Work task
Reproduce the records word for word, apart from the images they contain.
══ Recorded information
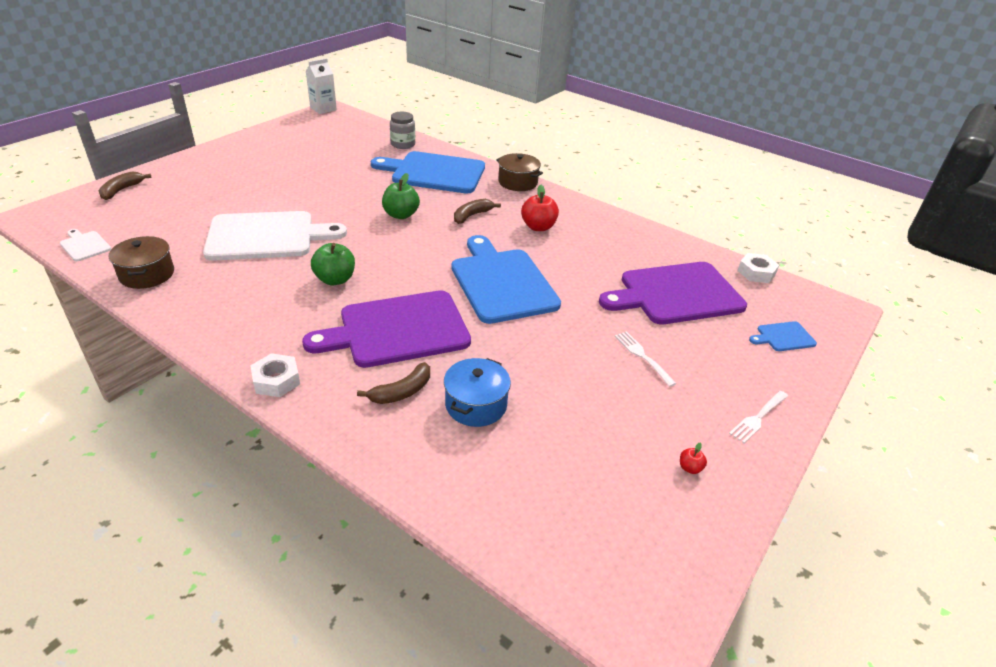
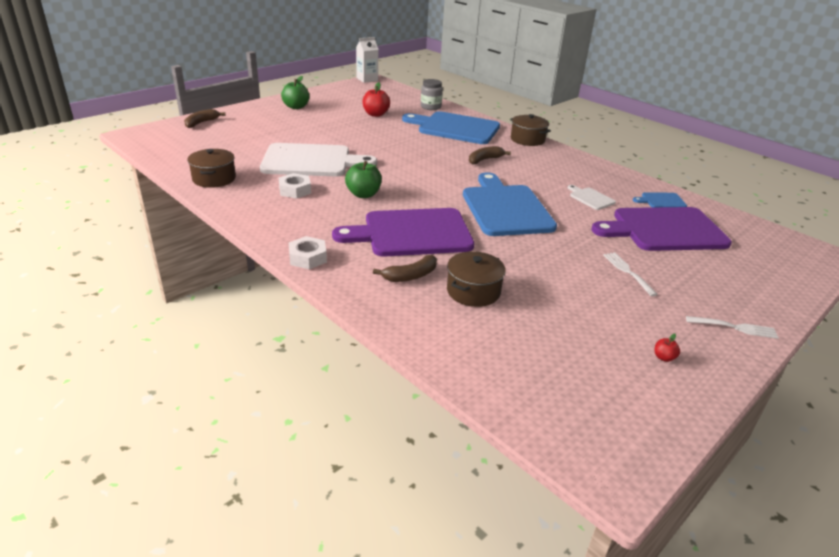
camera: 10 degrees right, 5 degrees down
(84, 245) = (169, 156): white cutting board -> white cutting board (590, 198)
(401, 215) = (423, 155): green apple -> green apple (296, 107)
(476, 405) = (473, 291): blue pot -> brown pot
(538, 227) = (542, 172): red apple -> red apple (375, 114)
(756, 272) = (743, 220): white nut -> white nut (295, 190)
(758, 417) = (734, 327): white fork -> white fork turned 135 degrees counterclockwise
(783, 337) = (765, 270): blue cutting board -> blue cutting board (661, 201)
════
Answer box
camera: 10 degrees right, 5 degrees down
(84, 245) = (169, 156): white cutting board -> white cutting board (590, 198)
(401, 215) = (423, 155): green apple -> green apple (296, 107)
(476, 405) = (473, 291): blue pot -> brown pot
(538, 227) = (542, 172): red apple -> red apple (375, 114)
(756, 272) = (743, 220): white nut -> white nut (295, 190)
(758, 417) = (734, 327): white fork -> white fork turned 135 degrees counterclockwise
(783, 337) = (765, 270): blue cutting board -> blue cutting board (661, 201)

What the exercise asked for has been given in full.